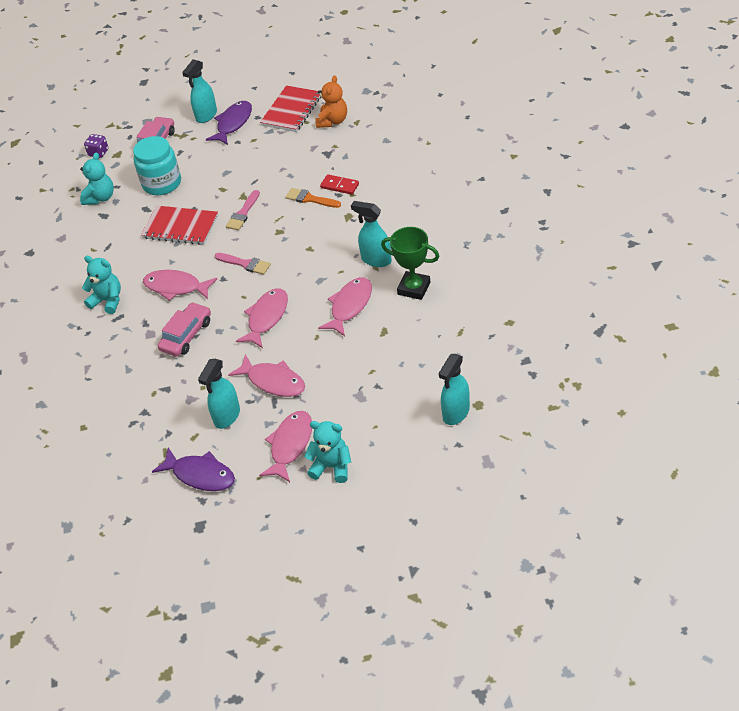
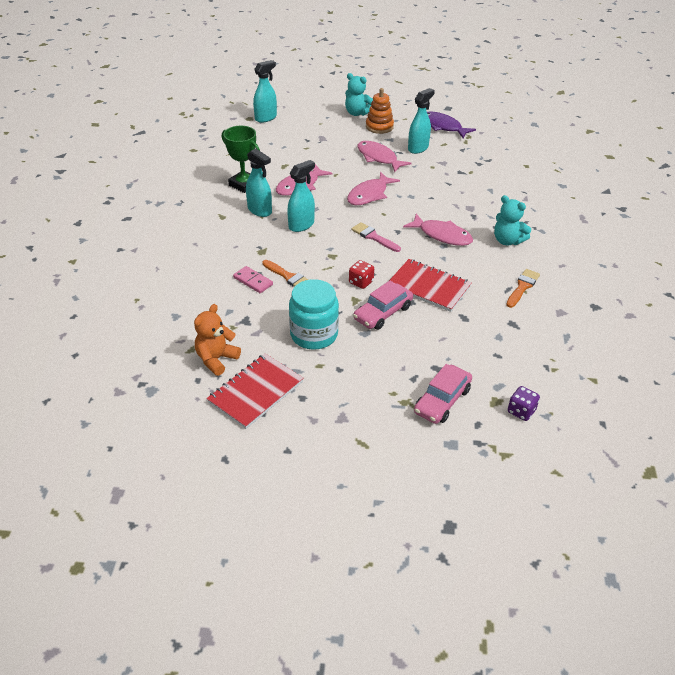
camera: 170 degrees left, 5 degrees down
(94, 252) = (522, 287): none -> orange brush
(100, 198) = (517, 346): turquoise teddy bear -> none
(162, 183) = (442, 342): turquoise jar -> turquoise jar (314, 334)
(186, 335) = (439, 199): pink car -> pink car (383, 313)
(206, 115) = (367, 423): turquoise spray bottle -> turquoise spray bottle (301, 225)
(233, 123) = (336, 398): purple fish -> none
(243, 213) = (361, 282): pink brush -> red dice
(290, 445) = (379, 127): pink fish -> orange stacking toy
(339, 186) = (253, 281): red domino -> pink domino

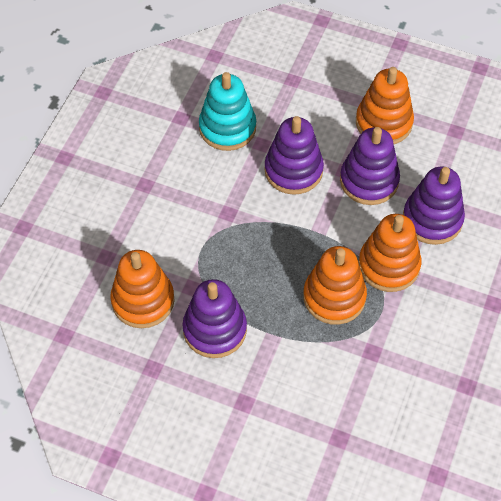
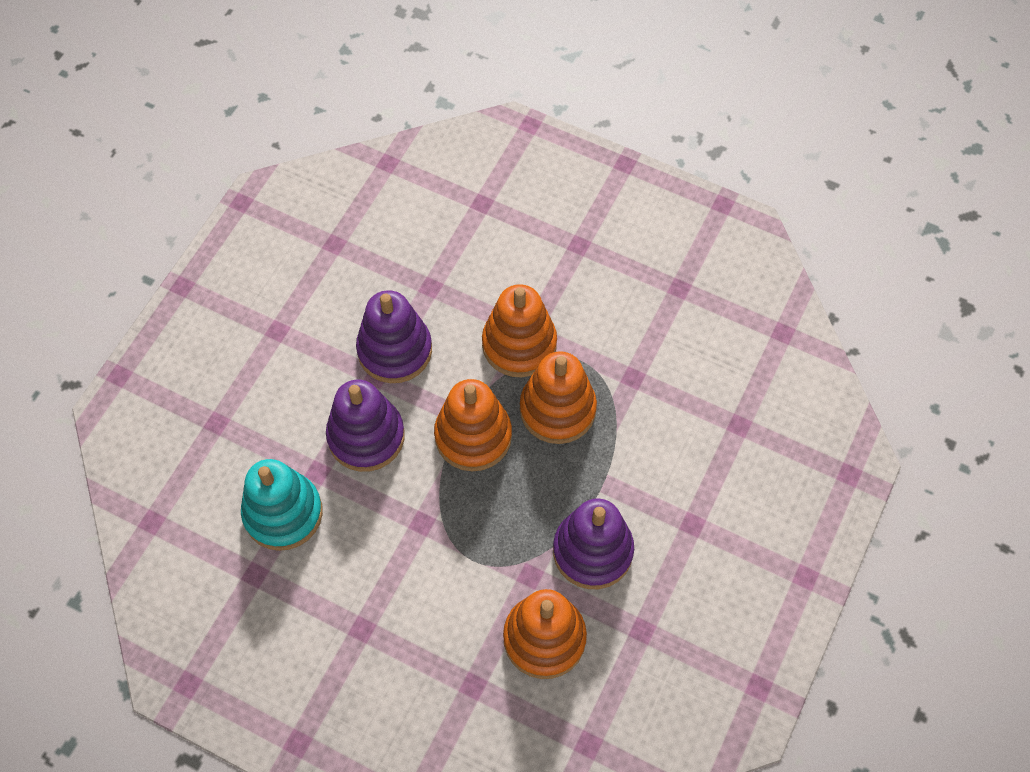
camera: 85 degrees left, 5 degrees up
(383, 123) = (308, 322): orange stacking toy -> orange stacking toy (473, 436)
(432, 219) = (460, 289): purple stacking toy -> none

Exercise details:
Please state how many lines in the preceding material contain the word "left", with no other output.

Response area:
2